> _WHAT IS REQUIRED_:
Down to the last line, reproduce the data below exactly.

---- TASK INPUTS

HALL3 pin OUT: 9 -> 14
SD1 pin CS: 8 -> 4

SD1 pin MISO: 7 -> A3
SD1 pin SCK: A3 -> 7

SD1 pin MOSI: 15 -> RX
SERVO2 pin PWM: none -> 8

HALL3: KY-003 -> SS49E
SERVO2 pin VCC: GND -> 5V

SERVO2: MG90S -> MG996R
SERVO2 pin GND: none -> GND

--------

> _RESPONSE BELOW_:
HALL3 pin OUT: 9 -> 14
SD1 pin CS: 8 -> 4

SD1 pin MISO: 7 -> A3
SD1 pin SCK: A3 -> 7

SD1 pin MOSI: 15 -> RX
SERVO2 pin PWM: none -> 8

HALL3: KY-003 -> SS49E
SERVO2 pin VCC: GND -> 5V

SERVO2: MG90S -> MG996R
SERVO2 pin GND: none -> GND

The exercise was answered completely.